**TASK STATEMENT**
Write out the records as a JSON list of strings, one string per line and no blank lines, starting at the line that contains "Locate, in the" and going through the end of the records. Leave the pictures out.

(Questions about scenes in pictures)

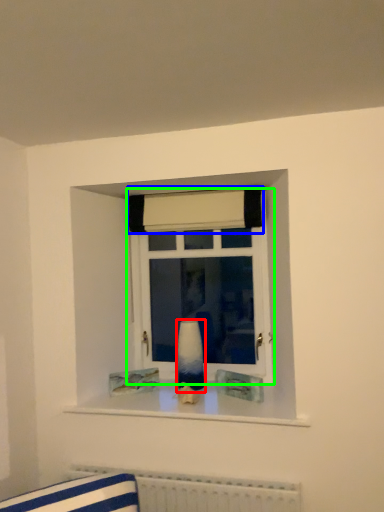
Question: Considering the real-world distances, which object is farthest from vase (highlighted by a red box)? curtain (highlighted by a blue box) or window (highlighted by a green box)?

Choices:
 (A) curtain
 (B) window

Answer: (A)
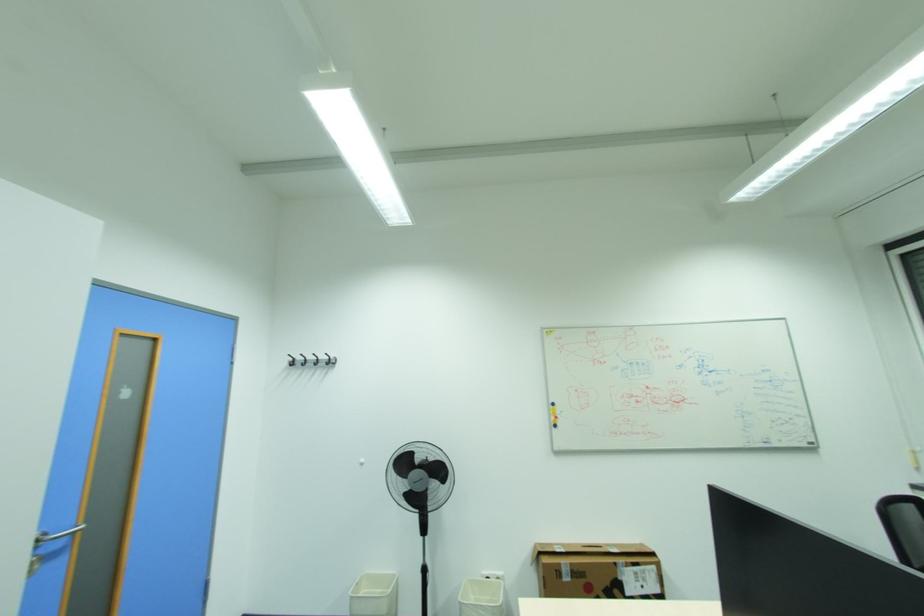
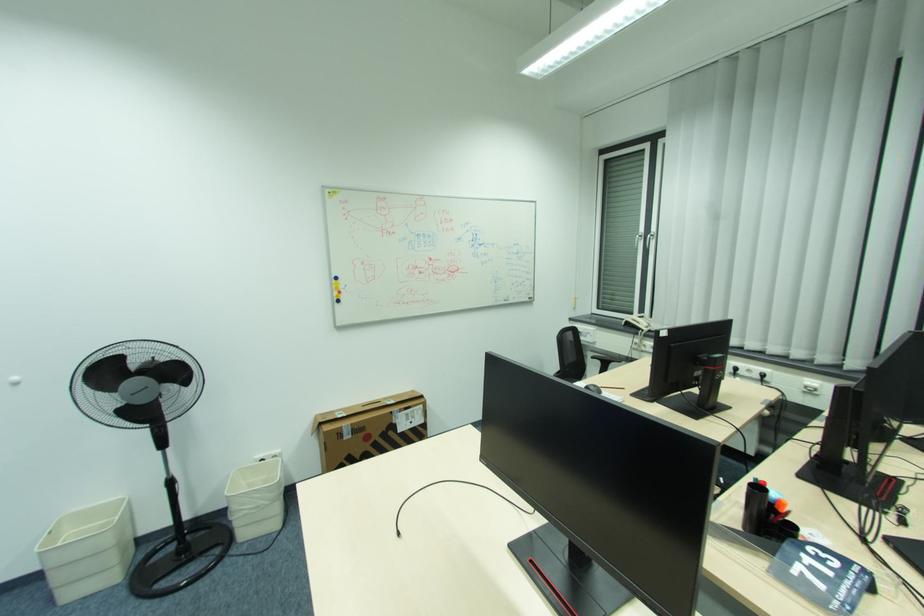
Locate, in the second image, the point that corresponds to pixel 558 419 in the first image.

(341, 294)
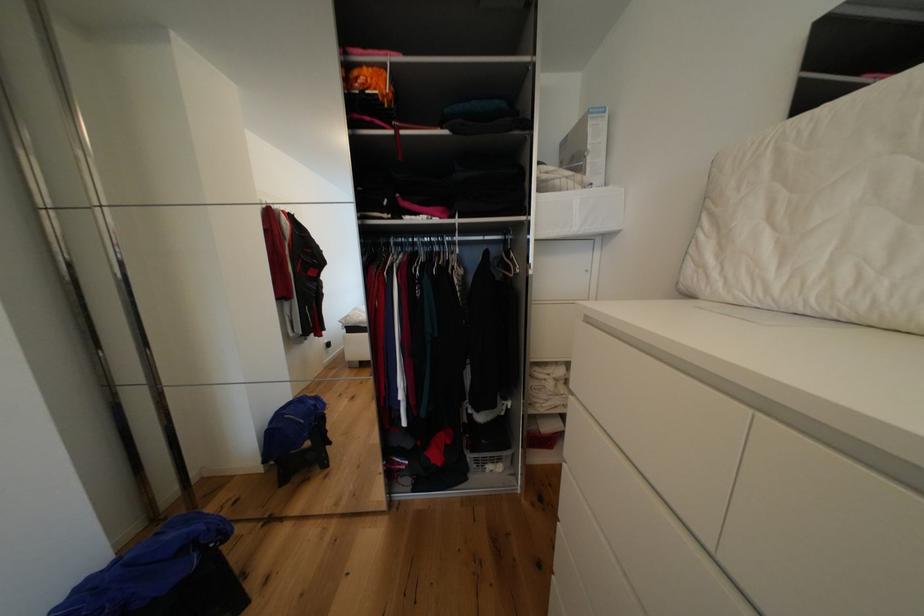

**RESULT FOR THIS TASK**
[
  "Locate, in the second image, the point that corresponds to pixel 558 419 in the first image.",
  "(341, 294)"
]